Using the entries below, output exactly the lines from the one containing "before: jabłko [czerwony]" through the final line, both included, and no others.

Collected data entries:
※ ※ ※
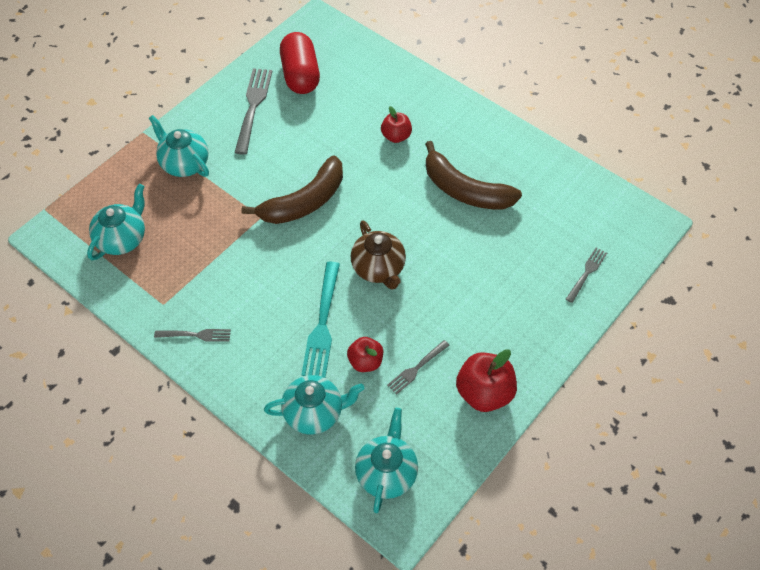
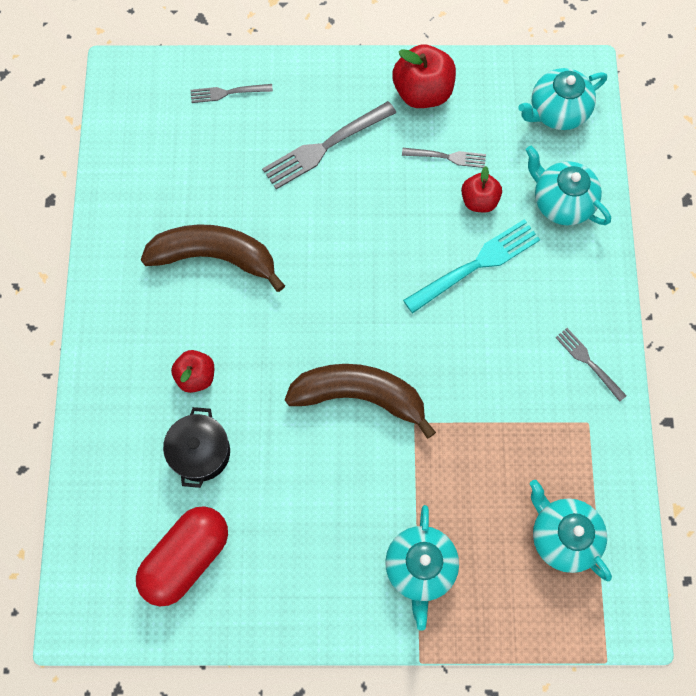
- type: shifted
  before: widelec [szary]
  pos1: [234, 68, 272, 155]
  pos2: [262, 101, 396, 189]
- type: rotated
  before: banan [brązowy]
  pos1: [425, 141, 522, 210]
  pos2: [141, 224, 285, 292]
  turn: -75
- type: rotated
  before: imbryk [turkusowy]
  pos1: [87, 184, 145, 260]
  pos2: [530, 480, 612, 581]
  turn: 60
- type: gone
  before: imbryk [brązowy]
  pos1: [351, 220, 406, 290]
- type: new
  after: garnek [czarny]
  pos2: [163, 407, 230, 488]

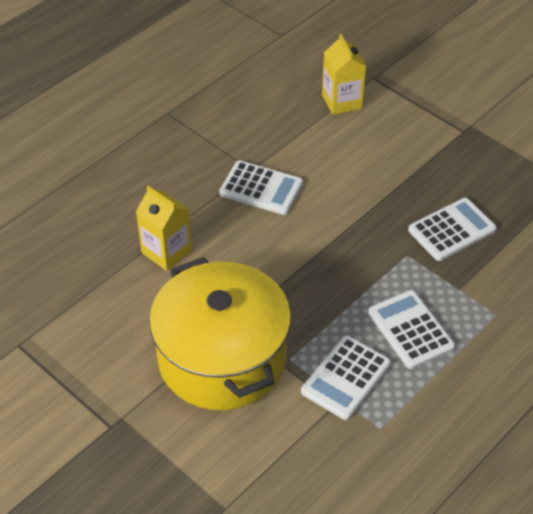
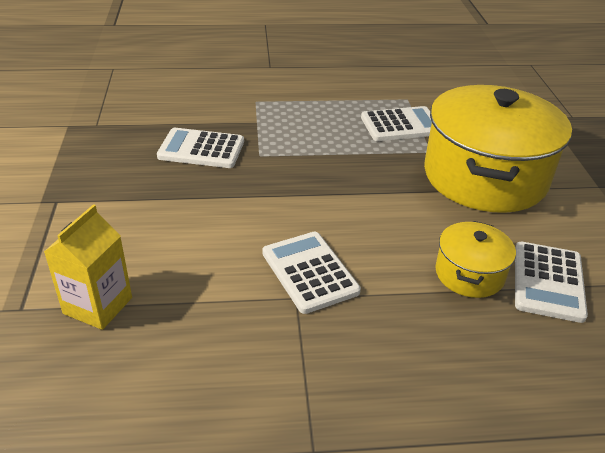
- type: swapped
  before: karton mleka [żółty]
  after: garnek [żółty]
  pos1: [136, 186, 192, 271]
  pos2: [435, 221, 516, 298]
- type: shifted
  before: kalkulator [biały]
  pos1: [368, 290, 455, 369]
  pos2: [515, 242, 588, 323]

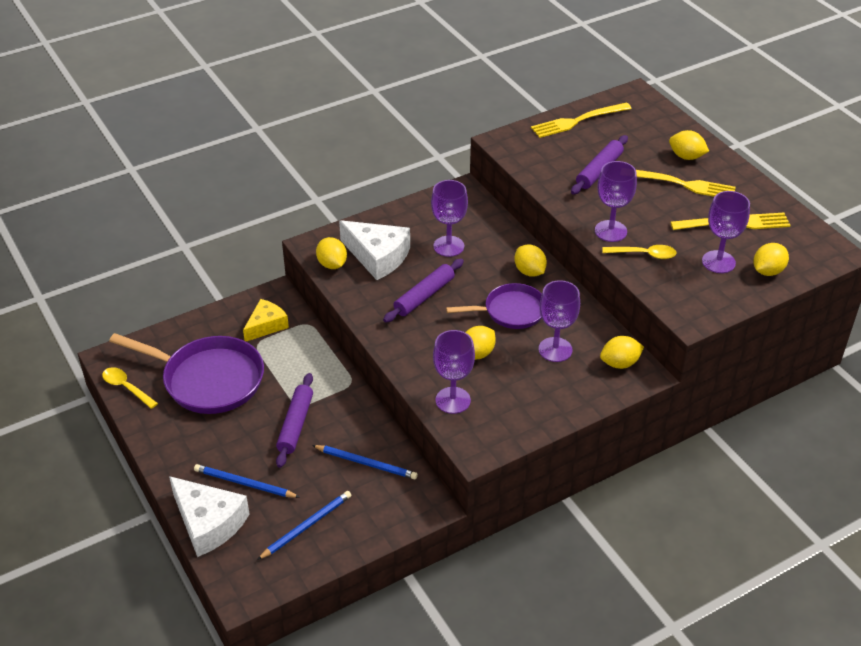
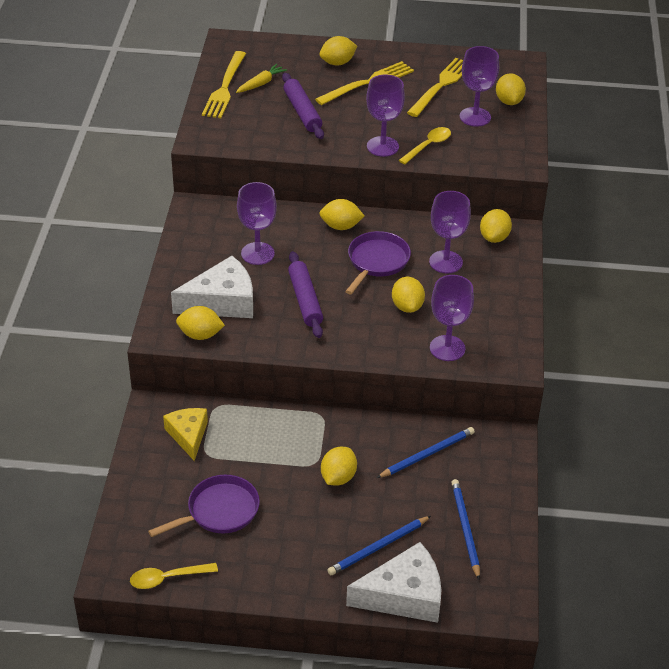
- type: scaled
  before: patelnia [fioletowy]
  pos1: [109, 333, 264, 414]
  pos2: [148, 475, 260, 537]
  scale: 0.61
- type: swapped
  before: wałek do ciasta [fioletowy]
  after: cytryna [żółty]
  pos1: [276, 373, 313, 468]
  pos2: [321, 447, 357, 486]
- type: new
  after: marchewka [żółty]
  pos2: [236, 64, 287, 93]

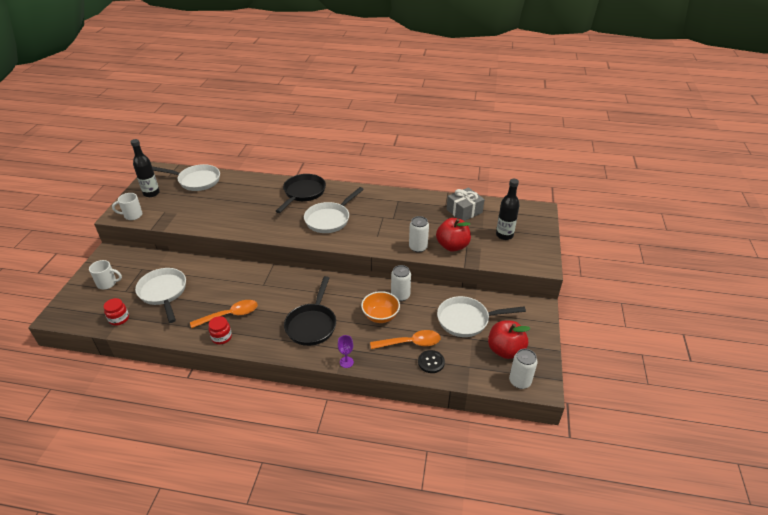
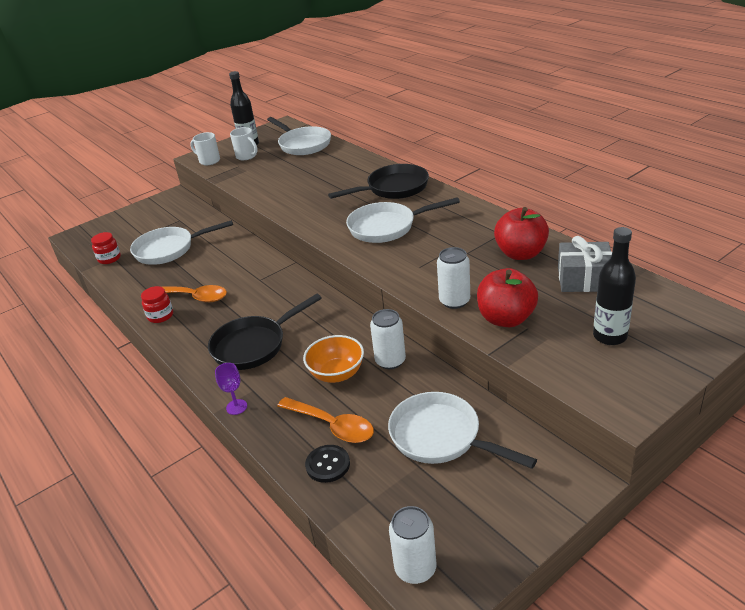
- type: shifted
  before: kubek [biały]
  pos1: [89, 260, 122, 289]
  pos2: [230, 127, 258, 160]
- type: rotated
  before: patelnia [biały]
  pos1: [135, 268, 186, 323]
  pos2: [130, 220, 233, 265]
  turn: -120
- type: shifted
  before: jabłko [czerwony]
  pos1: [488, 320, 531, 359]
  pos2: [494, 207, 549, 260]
※ ※ ※
▶ _OUTPUT OF THE EXERCISE_:
  before: jabłko [czerwony]
  pos1: [488, 320, 531, 359]
  pos2: [494, 207, 549, 260]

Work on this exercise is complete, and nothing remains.